• **The problem**:
Give back exactly the lines from the one containing "orange cheese: 0 -> 1" through the end of the records, including both, and no others.

• **Dataset extract**:
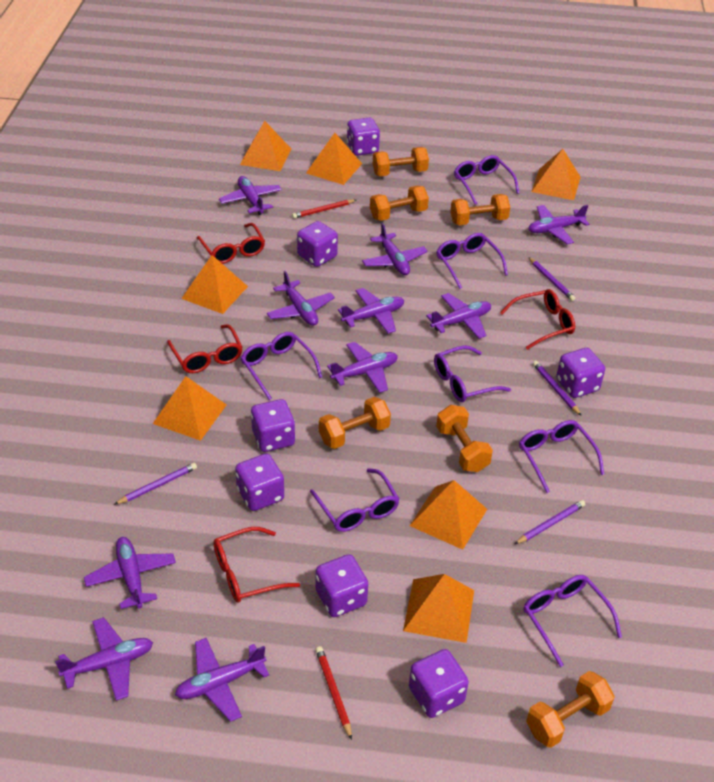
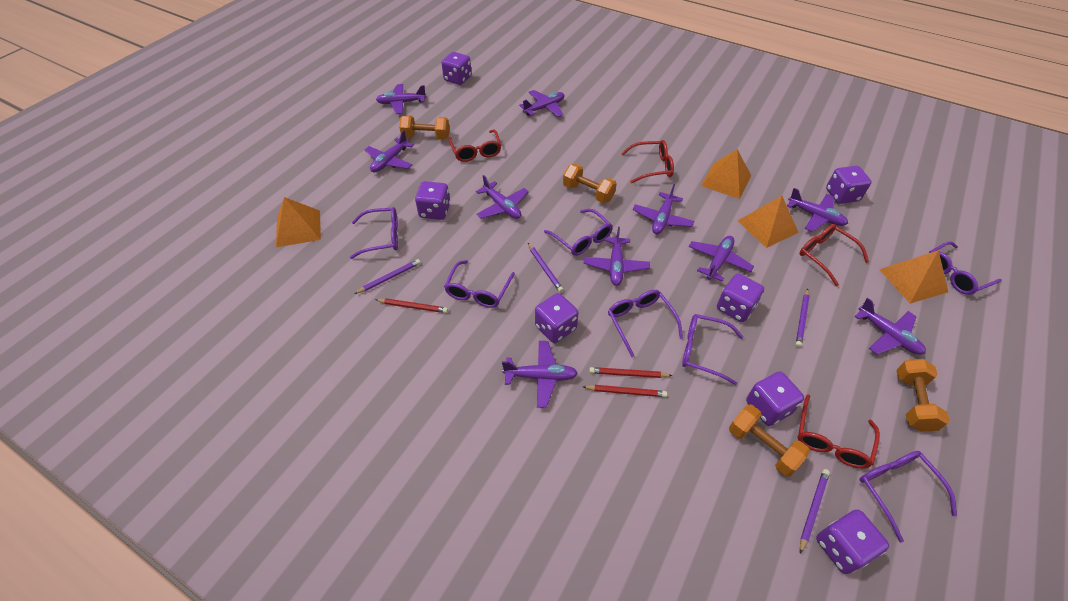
orange dumbbell: 6 -> 4
orange pyramid: 7 -> 4
red pencil: 2 -> 3

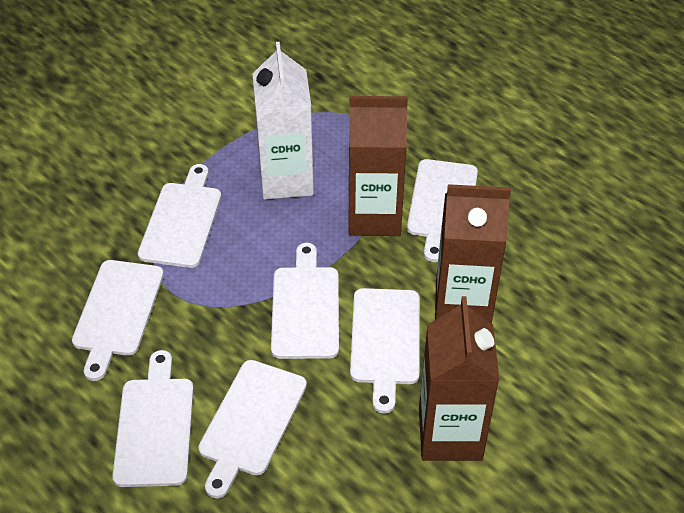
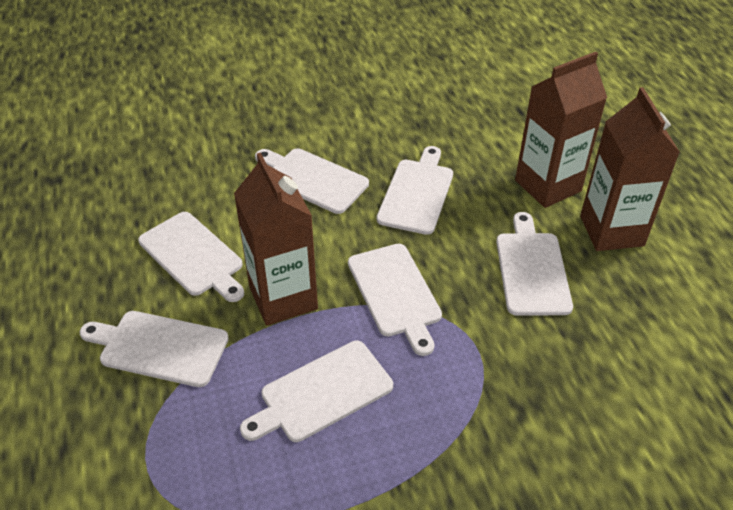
white carton: 1 -> 0

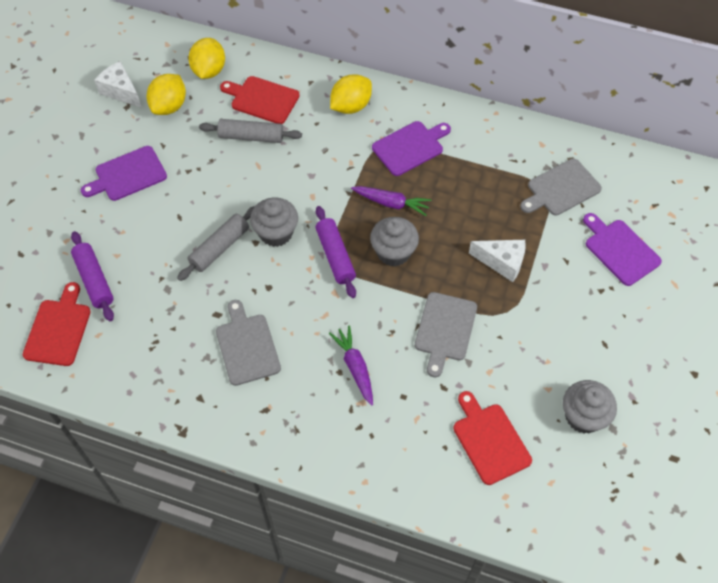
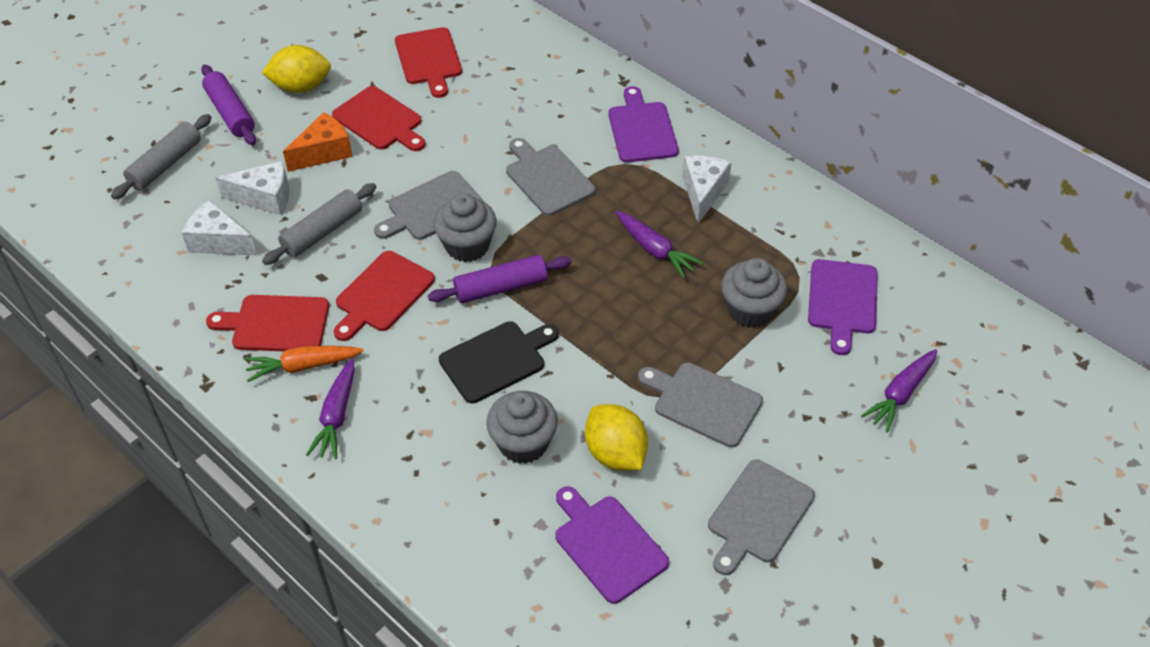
black cutting board: 0 -> 1
grey cutting board: 3 -> 4
orange carrot: 0 -> 1
orange cheese: 0 -> 1
purple carrot: 2 -> 3
red cutting board: 3 -> 4
white cheese: 2 -> 3
yellow lemon: 3 -> 2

• **Completed task**:
orange cheese: 0 -> 1
purple carrot: 2 -> 3
red cutting board: 3 -> 4
white cheese: 2 -> 3
yellow lemon: 3 -> 2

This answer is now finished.